DATA PROVIDED:
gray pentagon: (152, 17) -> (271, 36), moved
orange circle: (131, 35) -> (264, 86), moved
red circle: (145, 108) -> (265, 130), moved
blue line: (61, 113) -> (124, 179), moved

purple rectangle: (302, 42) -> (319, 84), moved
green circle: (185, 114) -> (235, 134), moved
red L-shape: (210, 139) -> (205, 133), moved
==
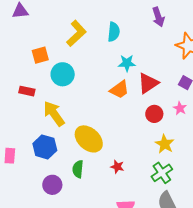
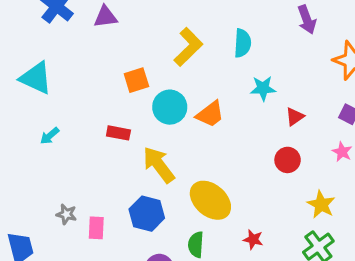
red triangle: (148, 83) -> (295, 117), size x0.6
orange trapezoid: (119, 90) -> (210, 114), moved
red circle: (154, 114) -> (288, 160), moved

WHAT THE TASK ASKS: Only the lines above that include the word "orange" belong in the answer; copy each one.

RESULT BELOW:
orange circle: (131, 35) -> (264, 86), moved
orange trapezoid: (119, 90) -> (210, 114), moved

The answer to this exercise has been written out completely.